## [Aim of the task]
Where does the word "Route" show up in the data? Please find each such line and copy it.

━━━━━━

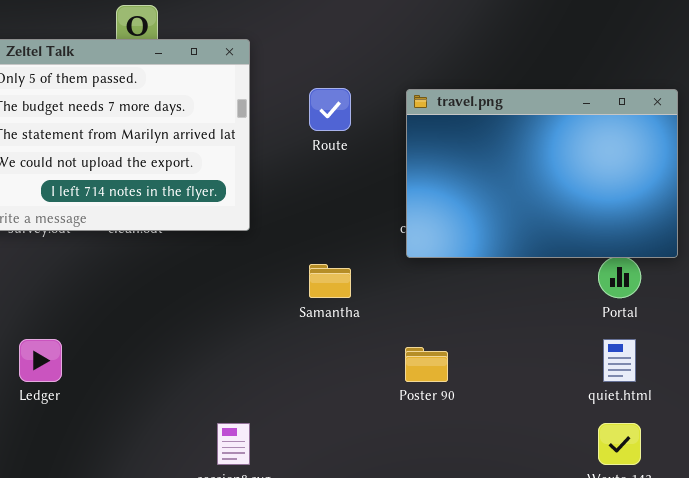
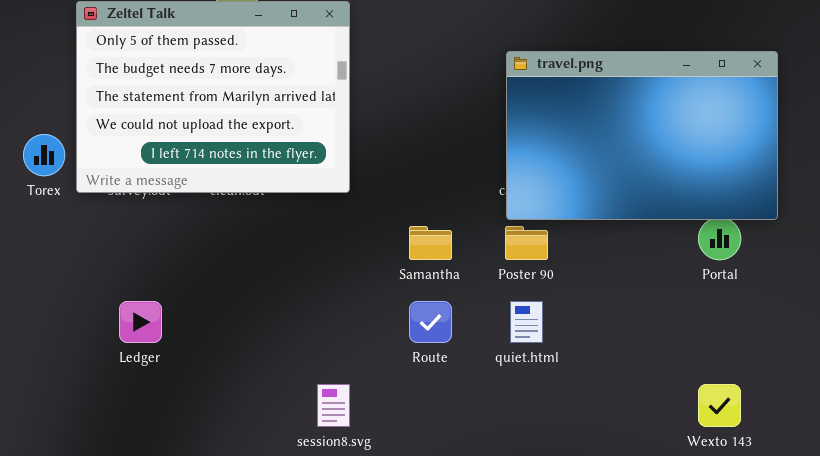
Route: [309,88,351,131] -> [409,301,452,343], moved
quiet.html: [603,339,636,382] -> [510,301,543,343], moved
Poster 90: [405,347,448,382] -> [505,226,548,260], moved

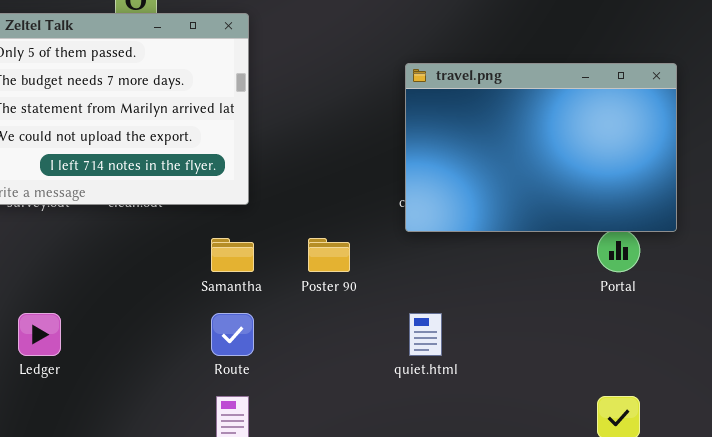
Samantha: [409,226,452,260] -> [211,238,254,272], moved
Poster 90: [505,226,548,260] -> [308,238,350,272], moved
Route: [409,301,452,343] -> [211,313,254,356], moved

━━━━━━

## [Response box]
Route: [309,88,351,131] -> [409,301,452,343], moved
Route: [409,301,452,343] -> [211,313,254,356], moved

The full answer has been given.